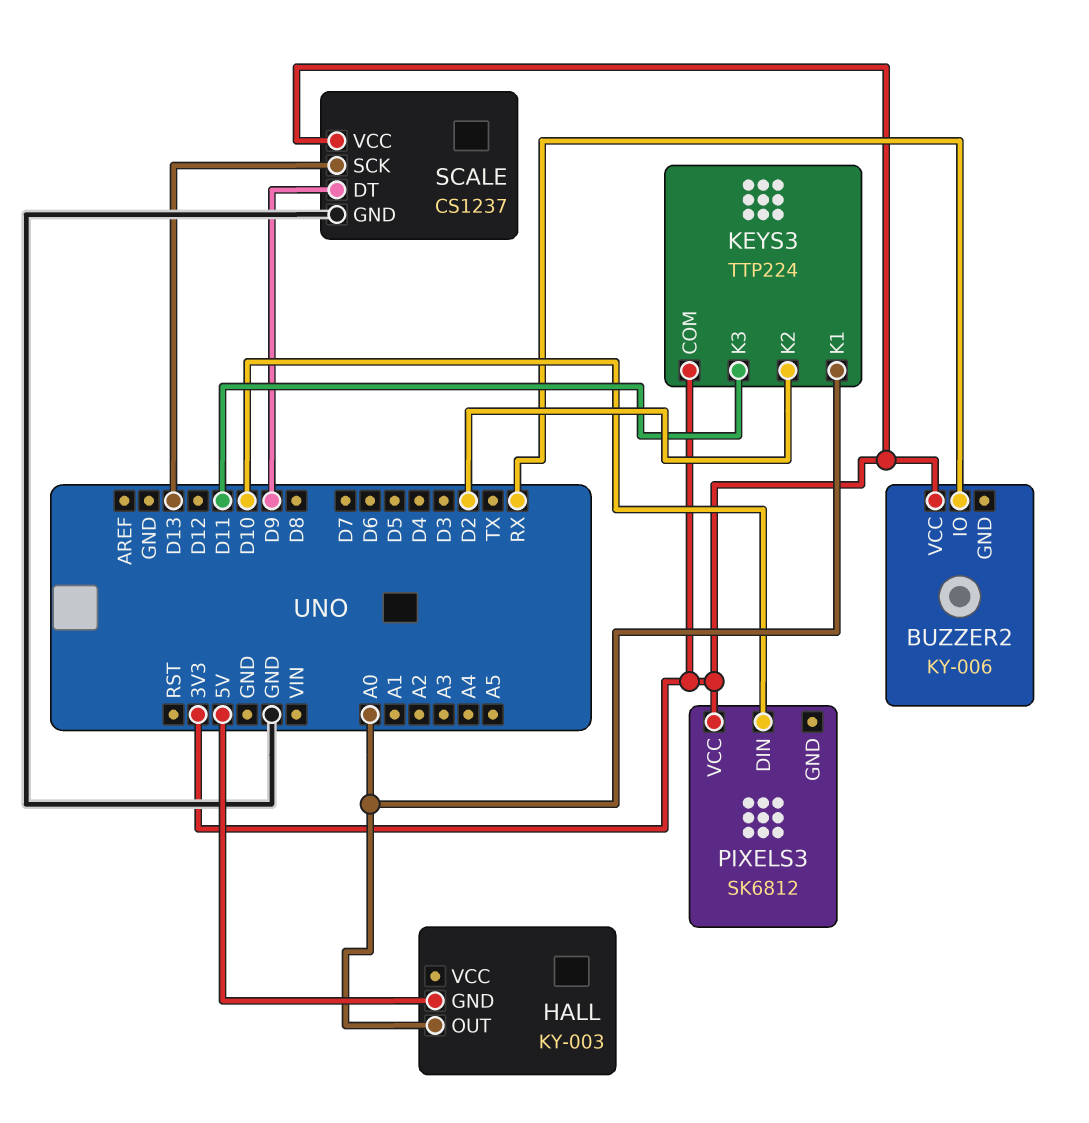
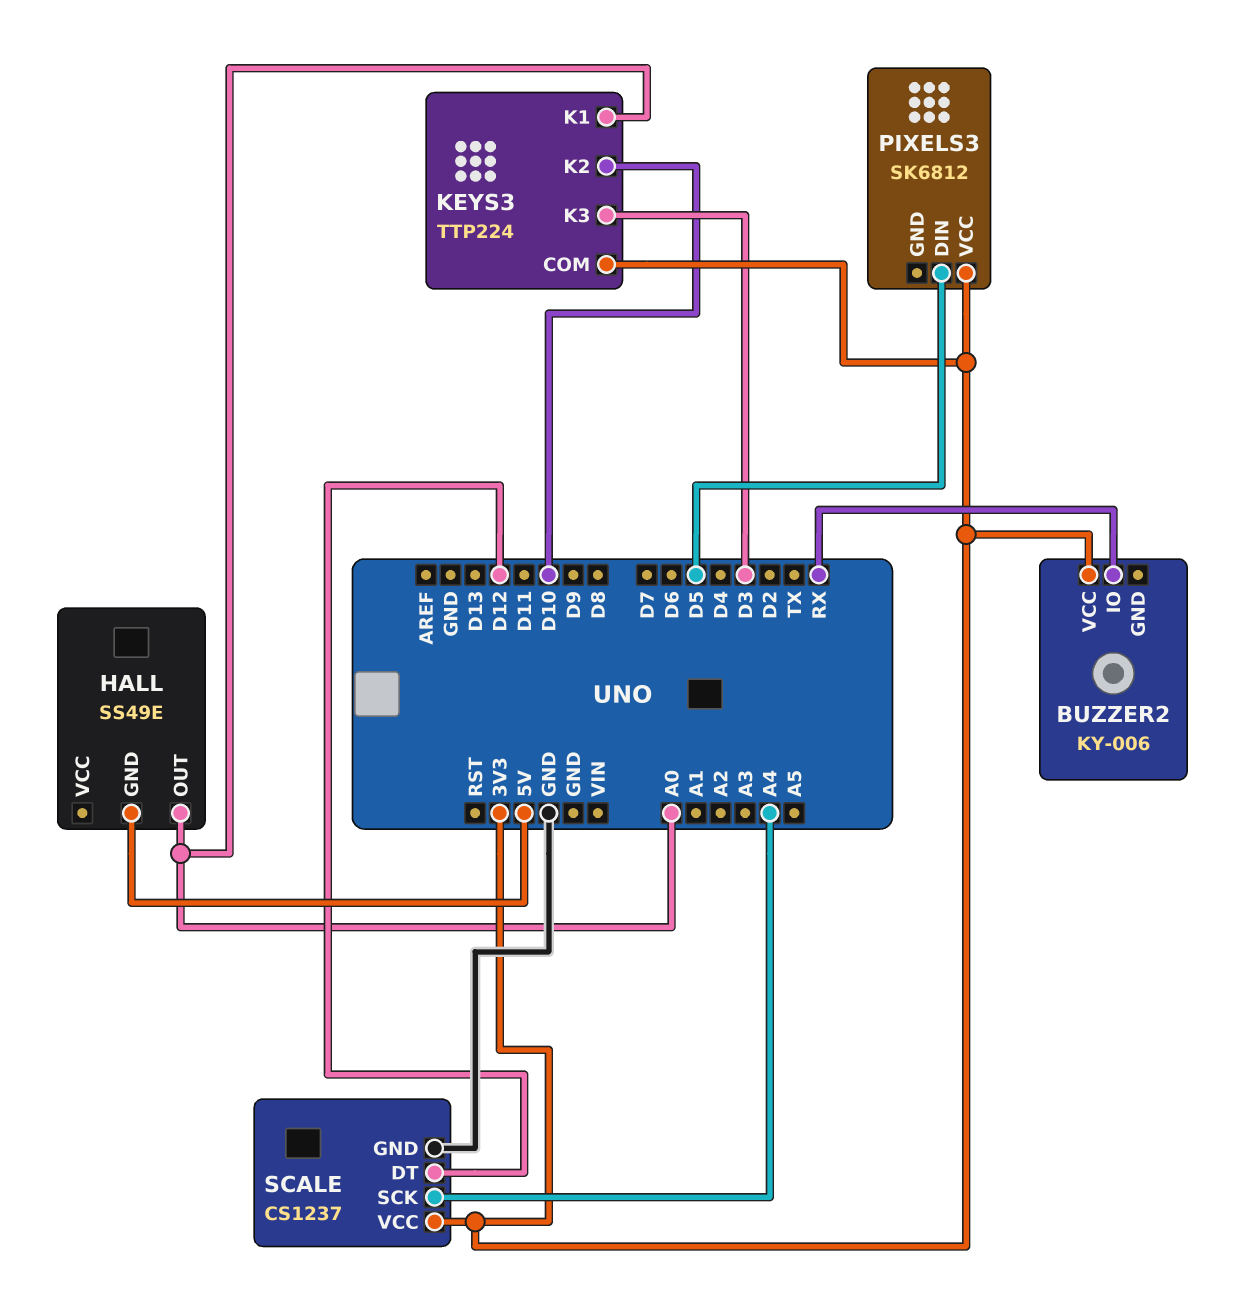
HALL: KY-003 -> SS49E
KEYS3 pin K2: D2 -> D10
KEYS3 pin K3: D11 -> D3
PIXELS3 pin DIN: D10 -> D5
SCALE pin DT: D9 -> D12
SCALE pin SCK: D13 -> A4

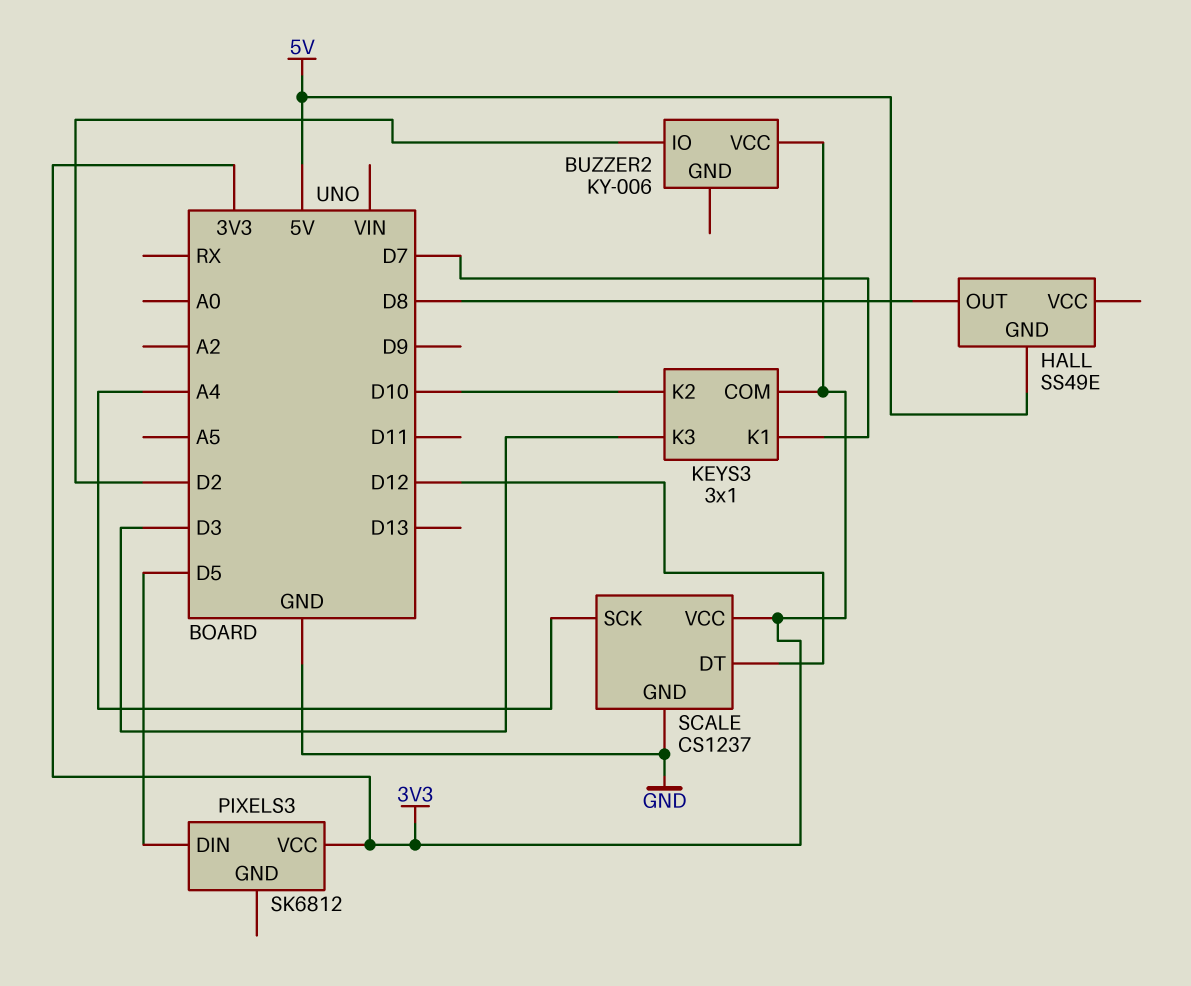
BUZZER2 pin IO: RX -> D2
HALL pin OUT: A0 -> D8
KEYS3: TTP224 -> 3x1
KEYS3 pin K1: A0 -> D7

- - - - -

Retype the whole listing exactly and leave the pictures out.

HALL: KY-003 -> SS49E
KEYS3 pin K2: D2 -> D10
KEYS3 pin K3: D11 -> D3
PIXELS3 pin DIN: D10 -> D5
SCALE pin DT: D9 -> D12
SCALE pin SCK: D13 -> A4

BUZZER2 pin IO: RX -> D2
HALL pin OUT: A0 -> D8
KEYS3: TTP224 -> 3x1
KEYS3 pin K1: A0 -> D7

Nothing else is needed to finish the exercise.